§ TO DO: Within the lines below, find those that hold the string "resized" and copy each one.

§ GIVEN DATA:

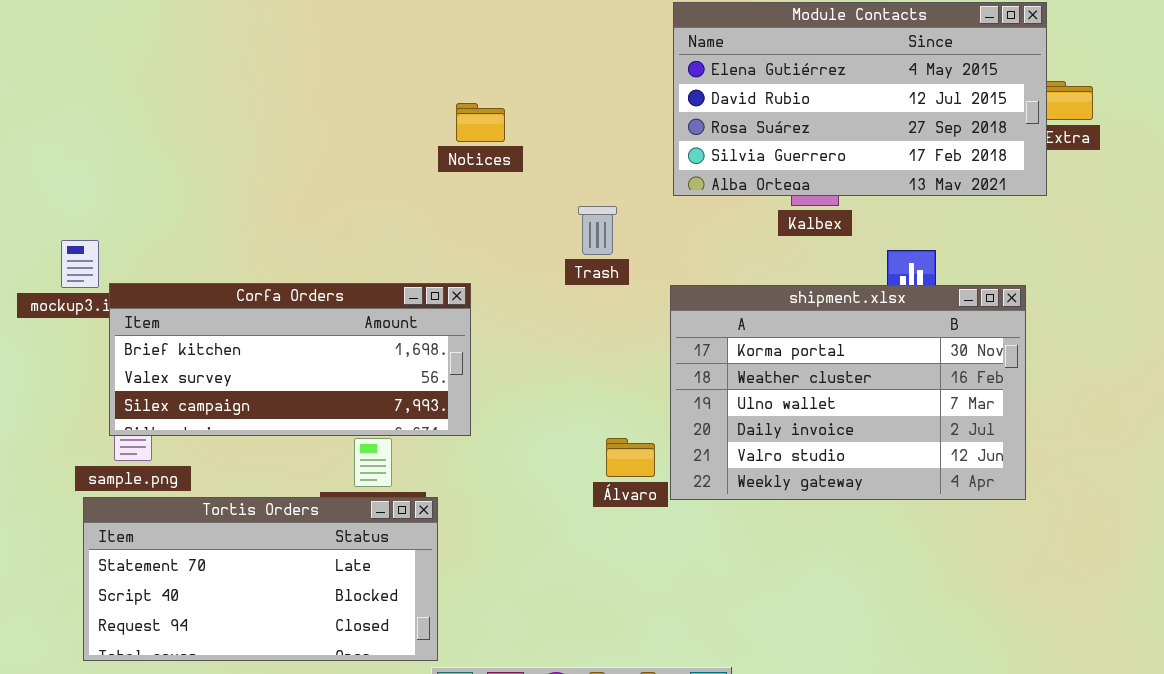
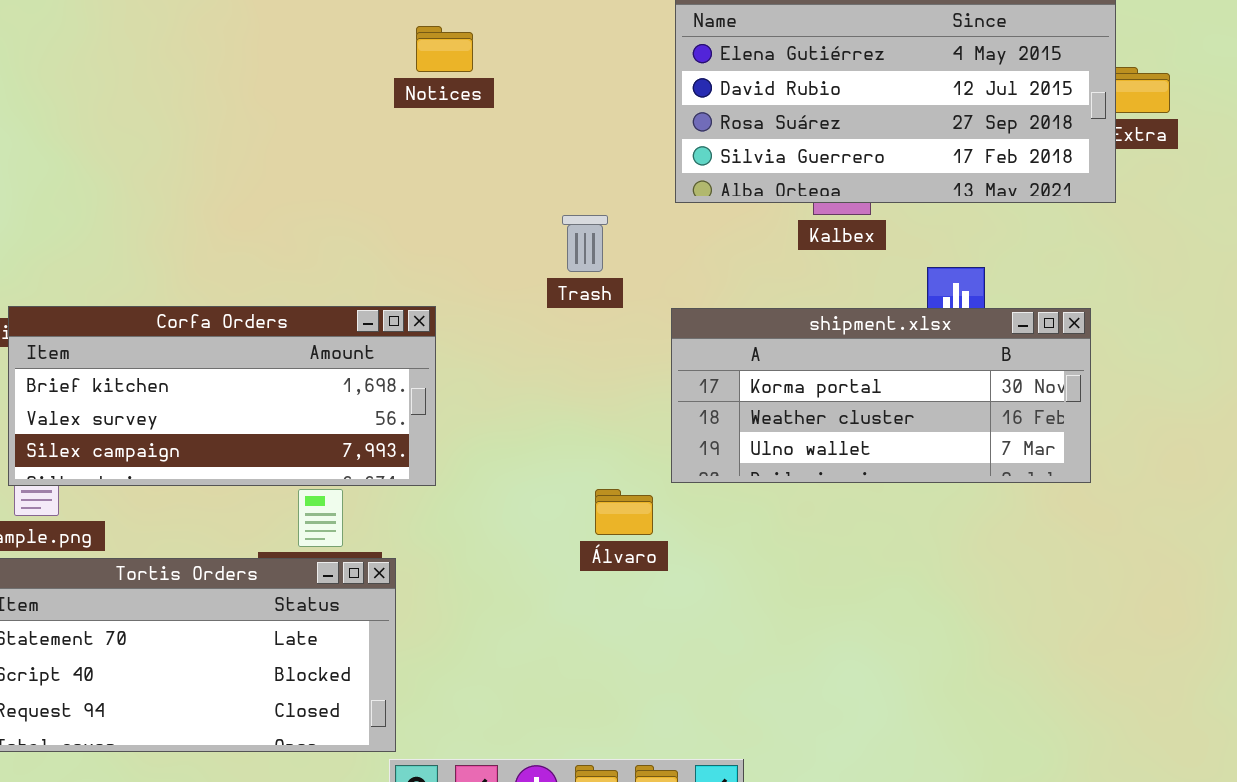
Notices: [456,103,505,142] -> [416,26,473,72], moved
shipment.xlsx: [670,285,1026,500] -> [671,308,1091,483], resized

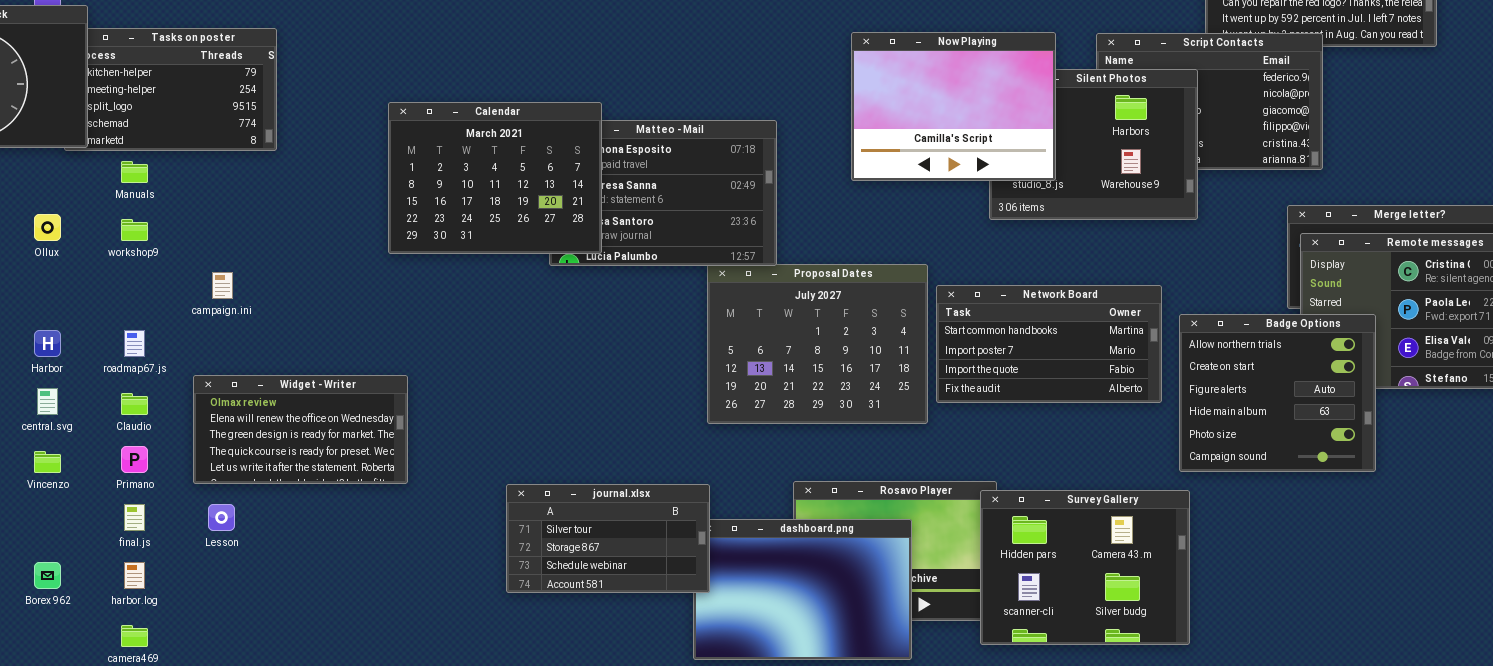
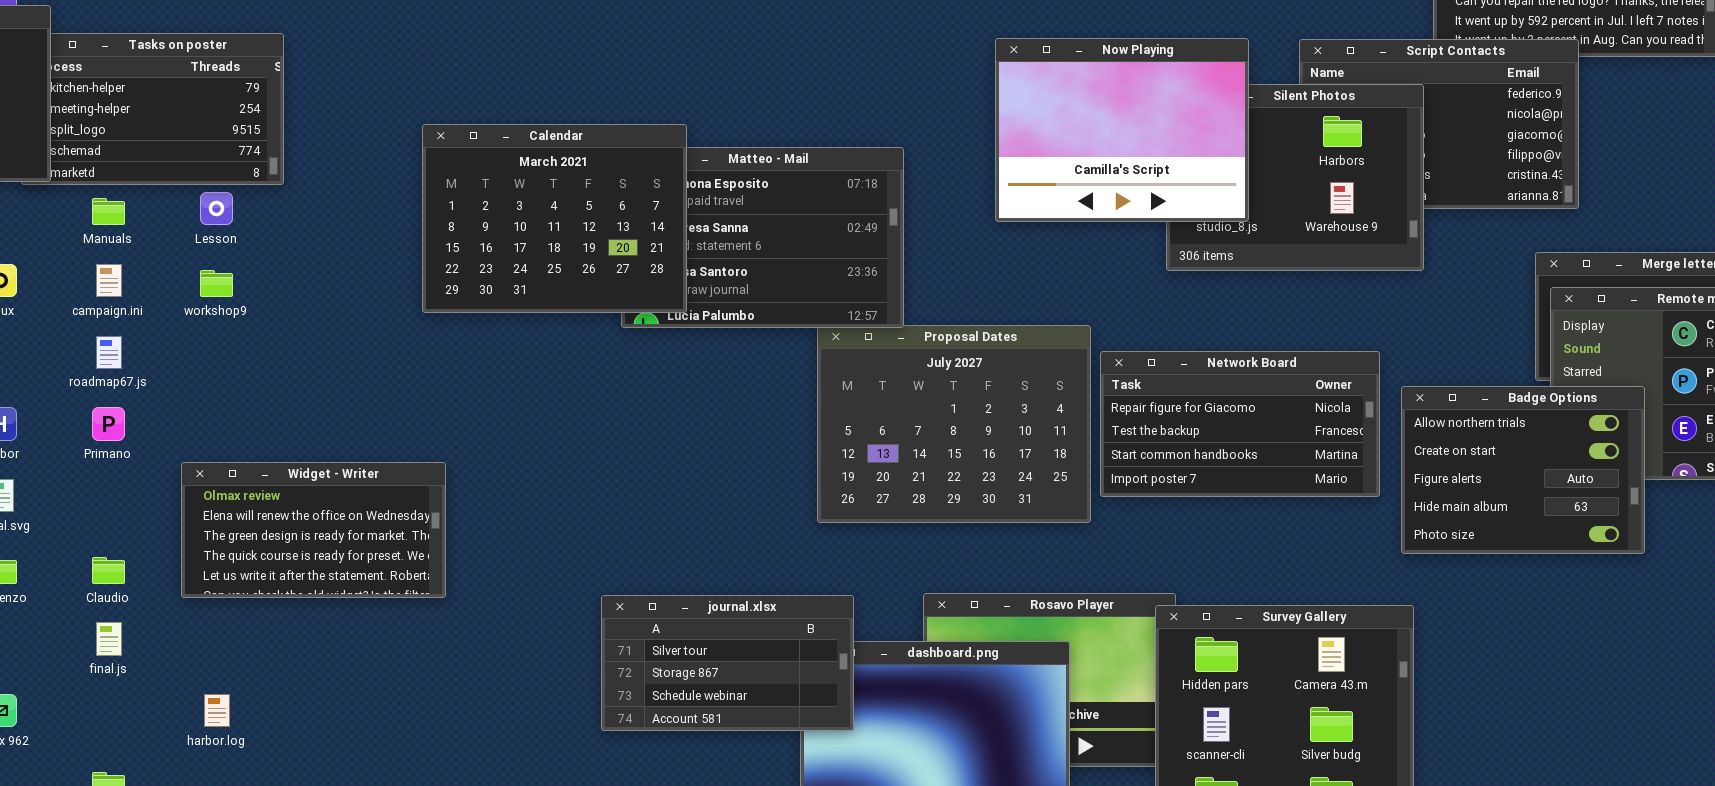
workshop9: [121,219,148,241] -> [200,270,233,297], moved
campaign.ini: [212,272,233,299] -> [96,264,122,297], moved
Network Board: [936,285,1162,403] -> [1100,351,1380,497], scrolled up 2 rows
Badge Options: [1179,314,1376,472] -> [1401,386,1645,554], resized
roadmap67.js: [124,330,145,357] -> [96,336,122,369], moved
Claudio: [121,393,148,415] -> [92,557,125,584], moved
Primano: [121,446,148,473] -> [92,407,125,441], moved
journal.xlsx: [506,484,710,593] -> [601,595,854,731], moved
Lesson: [208,504,235,531] -> [200,192,233,225], moved
harbor.log: [124,562,145,589] -> [204,694,230,727], moved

§ WRITTEN ANSWER:
shipment.xlsx: [670,285,1026,500] -> [671,308,1091,483], resized
Badge Options: [1179,314,1376,472] -> [1401,386,1645,554], resized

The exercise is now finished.